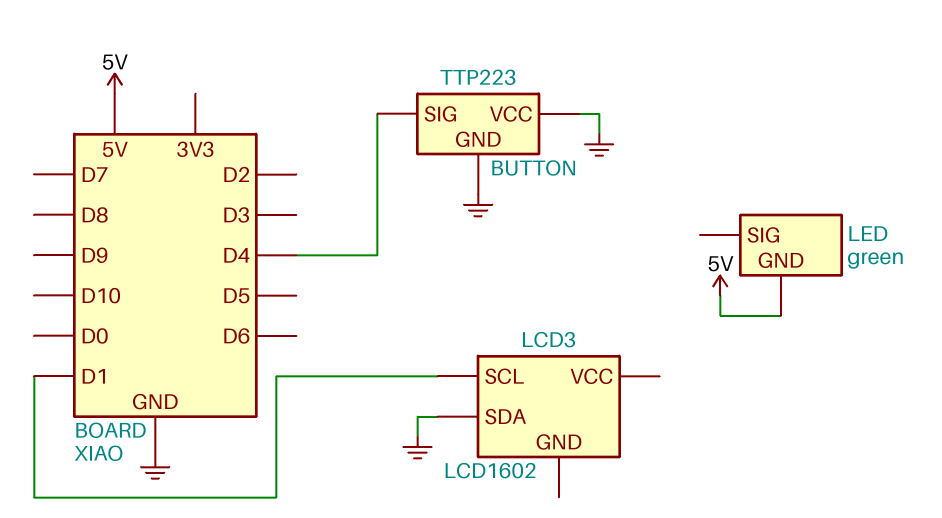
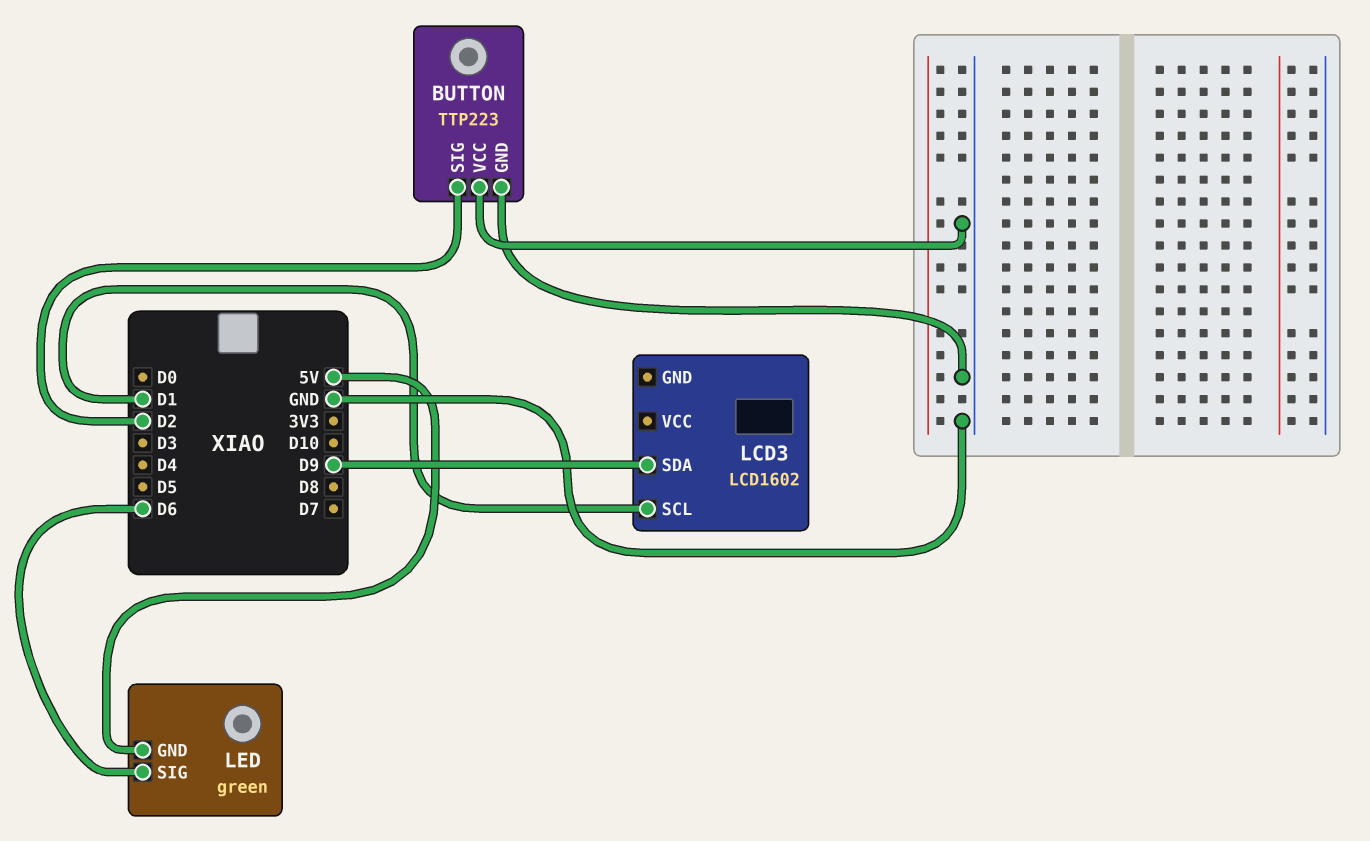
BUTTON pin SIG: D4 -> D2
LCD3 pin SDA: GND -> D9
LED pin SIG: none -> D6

* * *

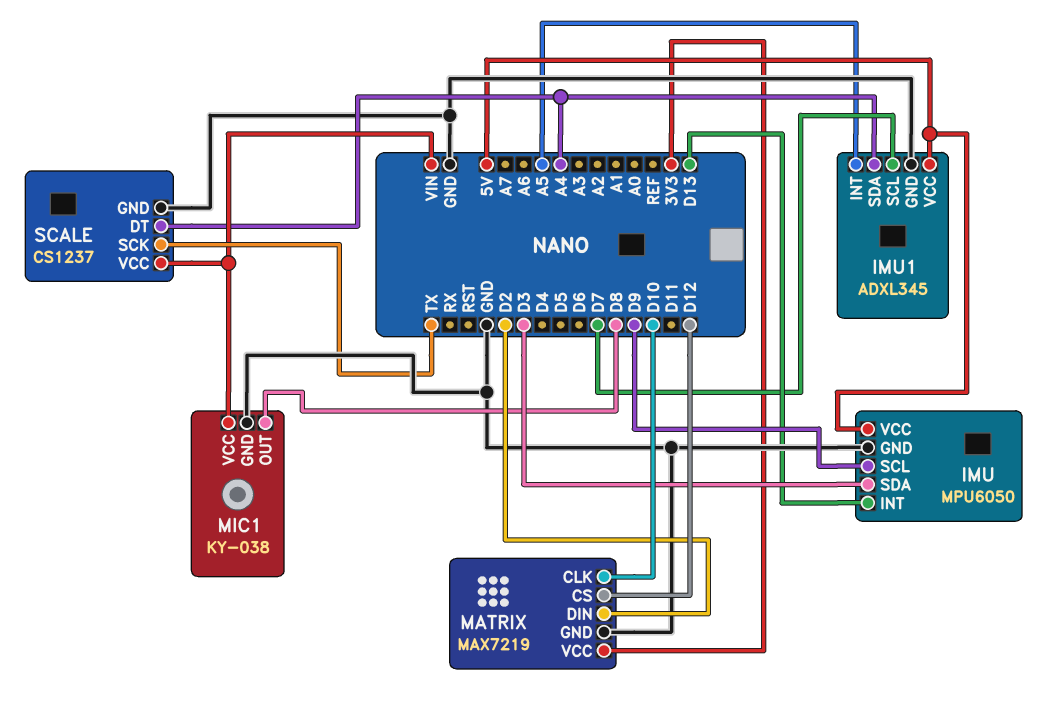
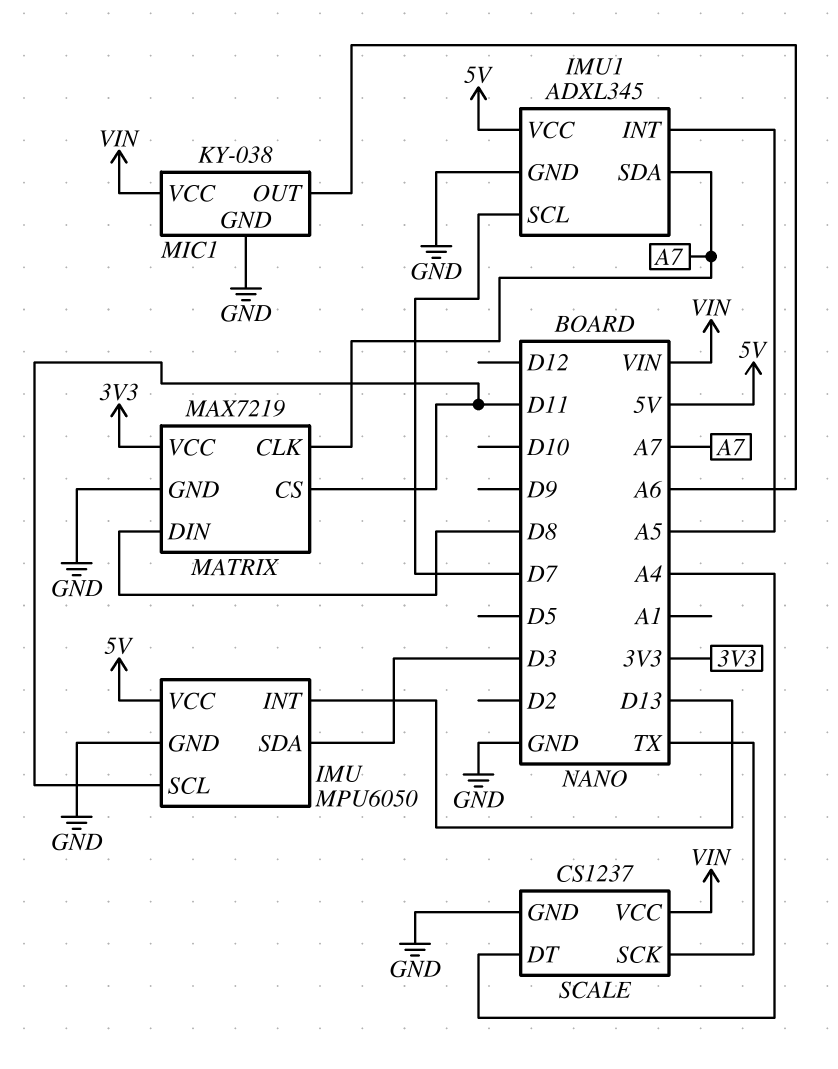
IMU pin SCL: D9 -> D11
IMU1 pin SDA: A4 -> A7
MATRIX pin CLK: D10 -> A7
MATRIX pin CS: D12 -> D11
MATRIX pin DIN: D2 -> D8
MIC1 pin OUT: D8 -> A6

* * *

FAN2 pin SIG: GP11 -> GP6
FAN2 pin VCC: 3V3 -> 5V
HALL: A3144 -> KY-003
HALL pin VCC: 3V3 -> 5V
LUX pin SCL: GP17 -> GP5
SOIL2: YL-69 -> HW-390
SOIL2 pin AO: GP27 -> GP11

_Task instructions_
Within the listing above, extract exactly the lines from the line with "FAN2 pin VCC: 3V3 -> 5V" to the line with "SOIL2 pin AO: GP27 -> GP11", the two named lines included, and no others.

_Written solution_
FAN2 pin VCC: 3V3 -> 5V
HALL: A3144 -> KY-003
HALL pin VCC: 3V3 -> 5V
LUX pin SCL: GP17 -> GP5
SOIL2: YL-69 -> HW-390
SOIL2 pin AO: GP27 -> GP11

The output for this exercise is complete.